Required work:
Set every record down again exactly. Do not carry over the pictures.

- Opening Delimiter -

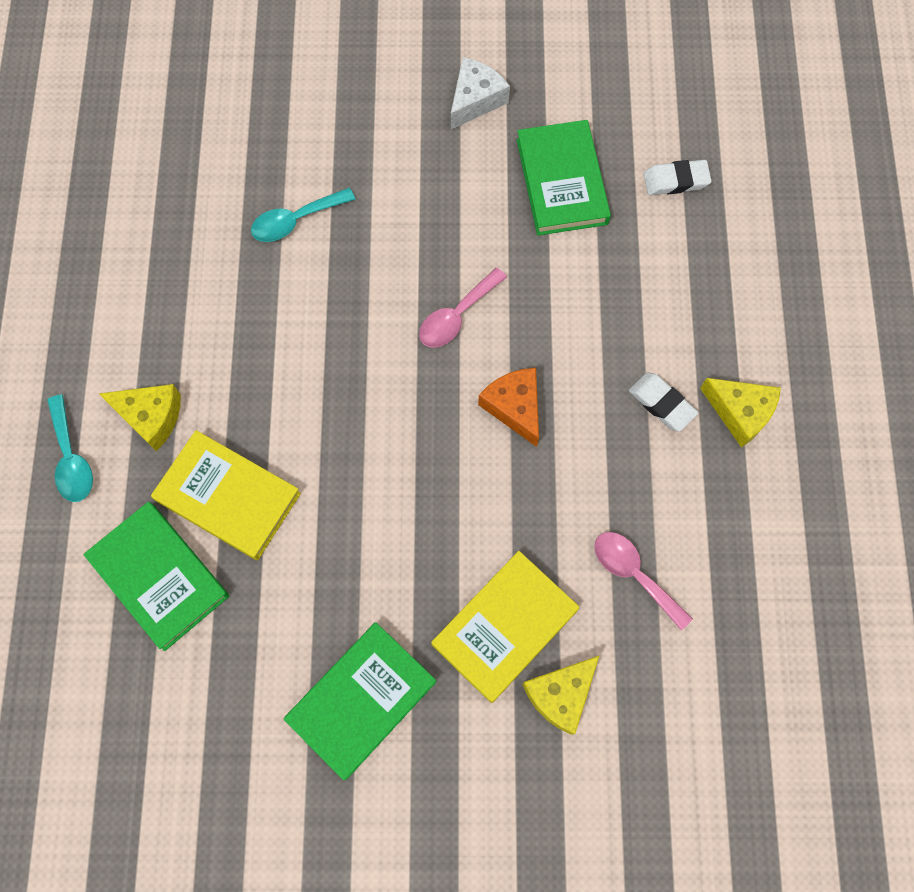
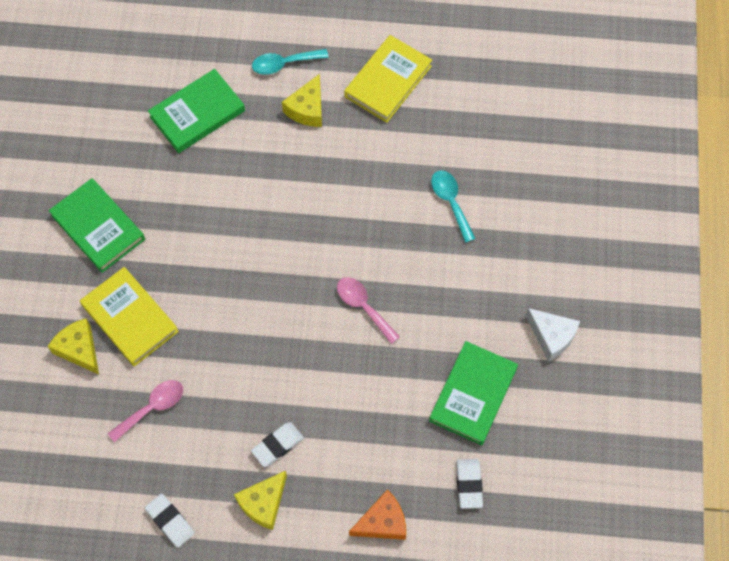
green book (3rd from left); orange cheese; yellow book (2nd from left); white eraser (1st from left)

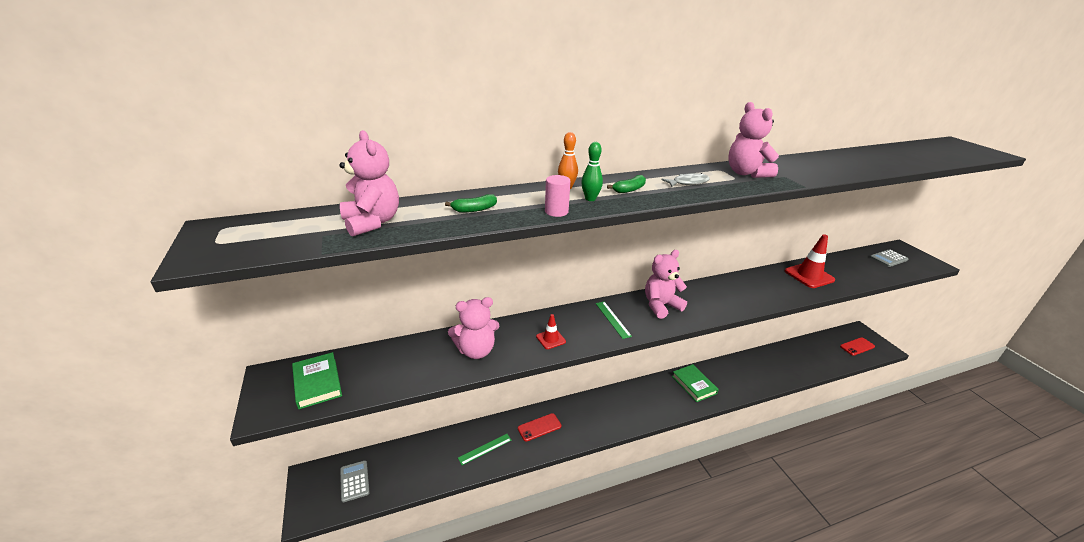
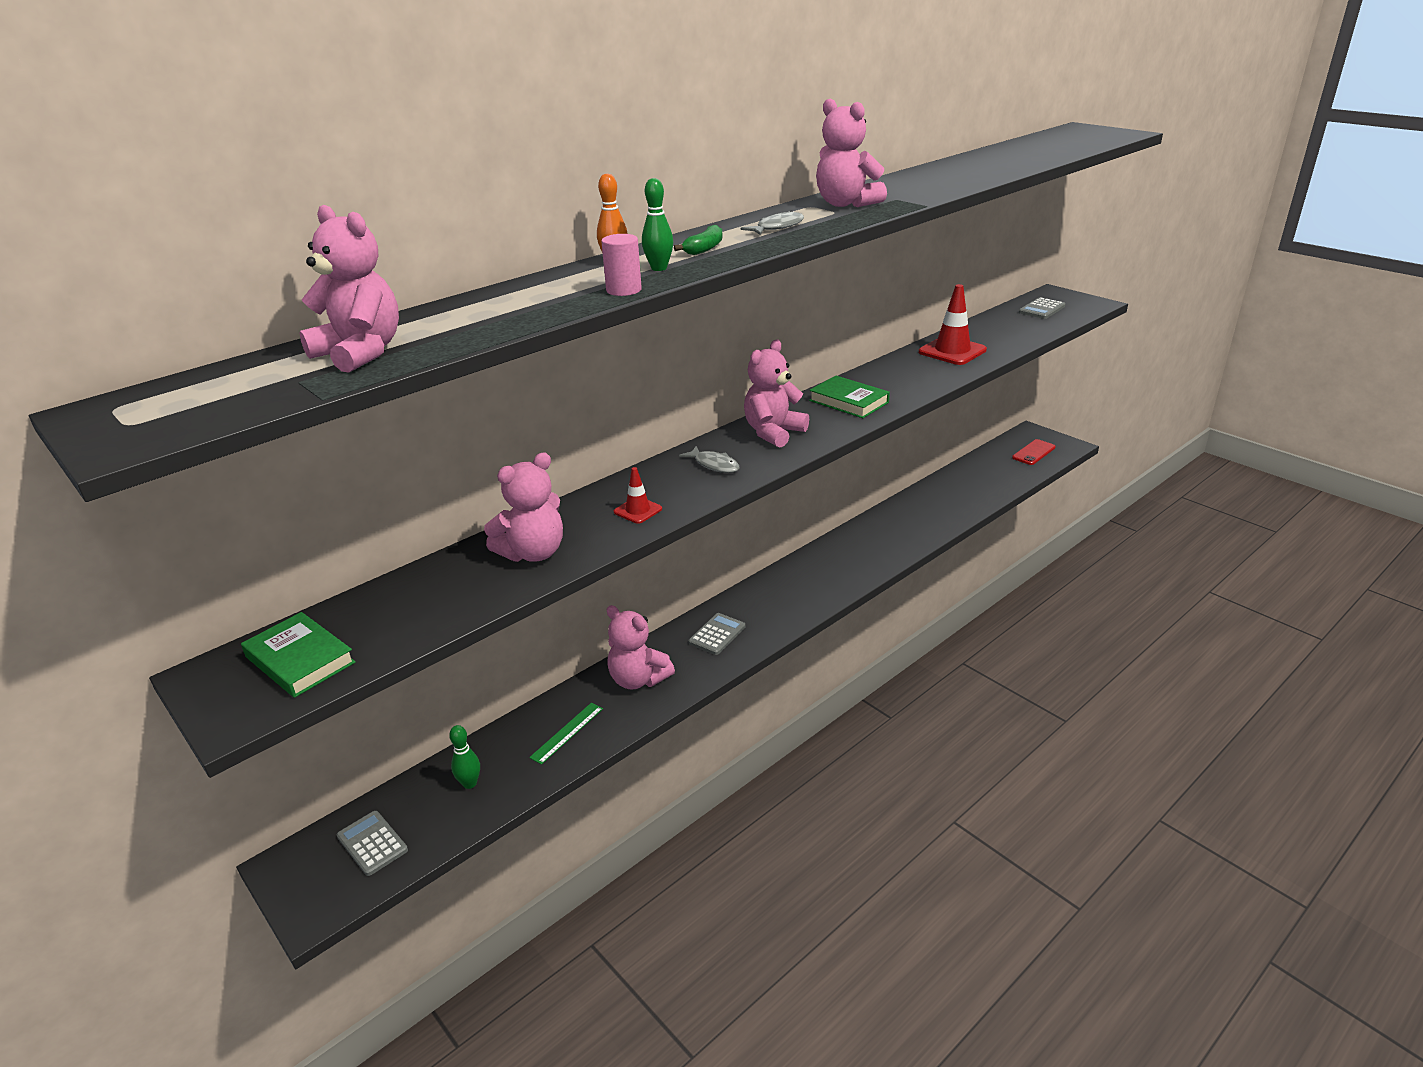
green banana (1st from left in the first image); grey fish (1st from left); green book (2nd from left); pink teddy bear (3rd from left); grey calculator (2nd from left); green bowling pin (1st from left)

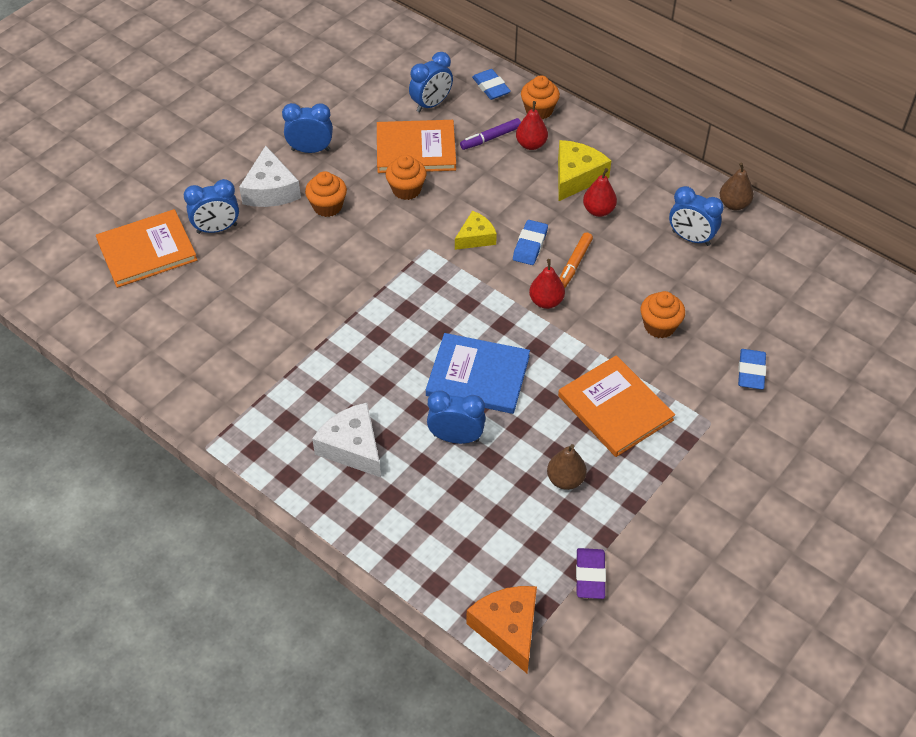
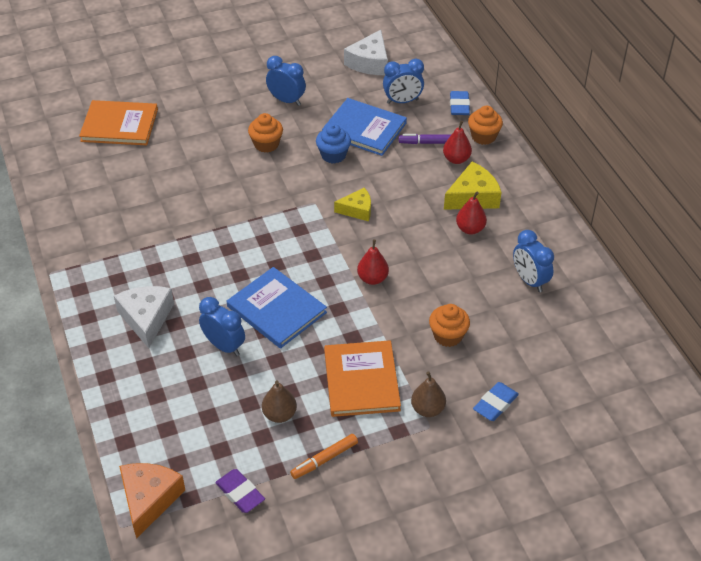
blue book (2nd from left); white cheese (2nd from left); blue cupcake; brown pear (2nd from left); blue clock (1st from left in the first image); blue eraser (2nd from left in the first image); orange marker; purple eraser

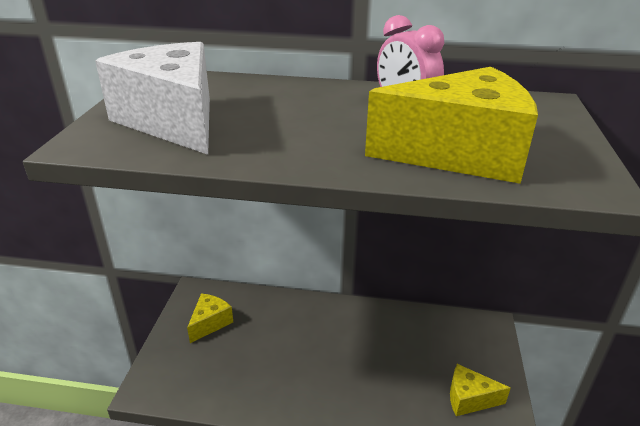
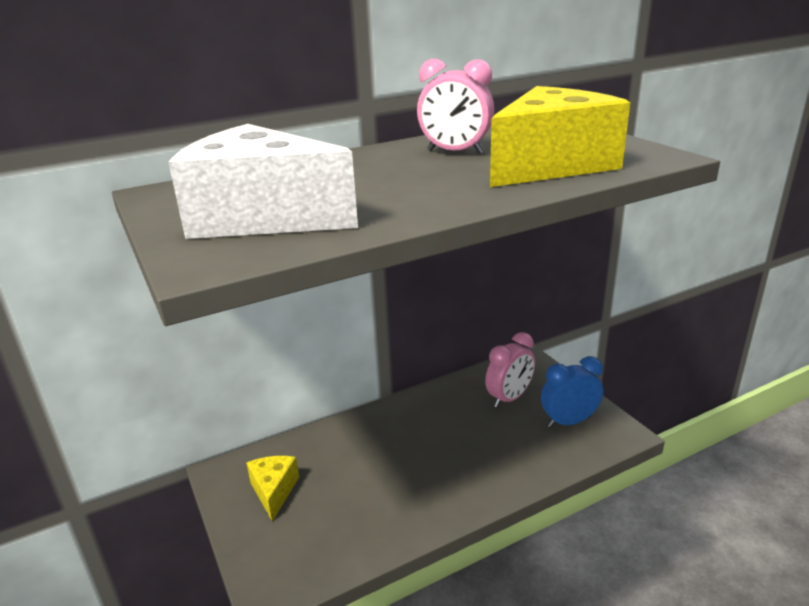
blue clock; pink clock (2nd from left)

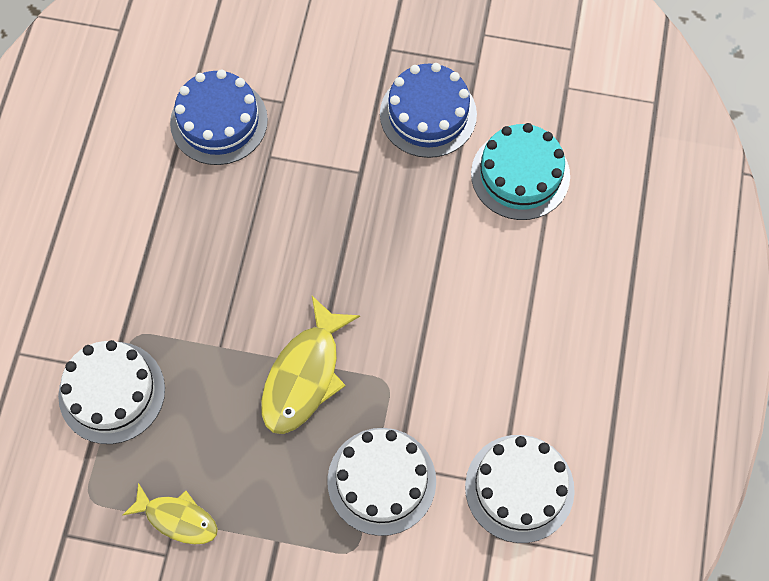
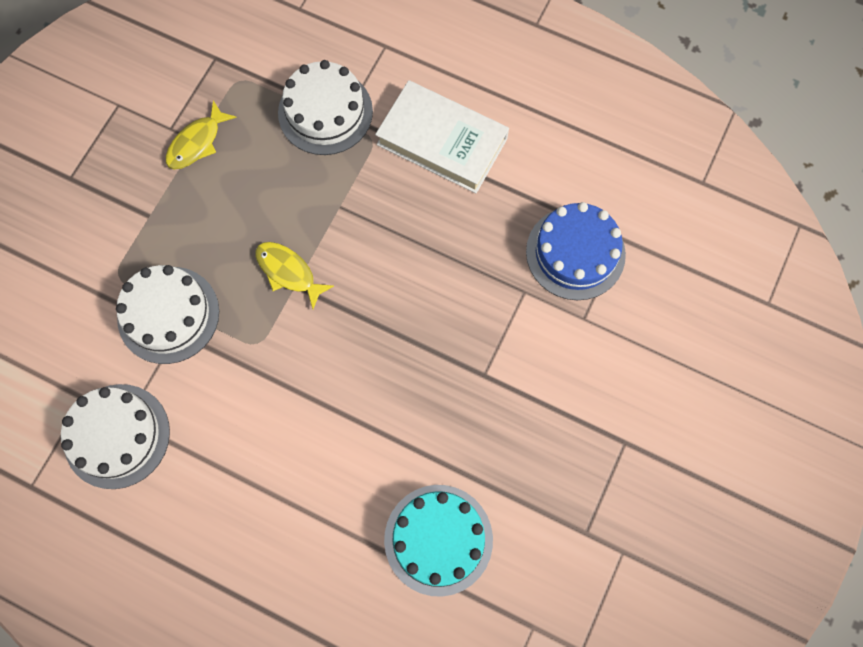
blue cake (2nd from left in the first image); yellow fish (2nd from left); white book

- Closing Delimiter -

Reply to the task:
green book (3rd from left); orange cheese; yellow book (2nd from left); white eraser (1st from left)

green banana (1st from left in the first image); grey fish (1st from left); green book (2nd from left); pink teddy bear (3rd from left); grey calculator (2nd from left); green bowling pin (1st from left)

blue book (2nd from left); white cheese (2nd from left); blue cupcake; brown pear (2nd from left); blue clock (1st from left in the first image); blue eraser (2nd from left in the first image); orange marker; purple eraser

blue clock; pink clock (2nd from left)

blue cake (2nd from left in the first image); yellow fish (2nd from left); white book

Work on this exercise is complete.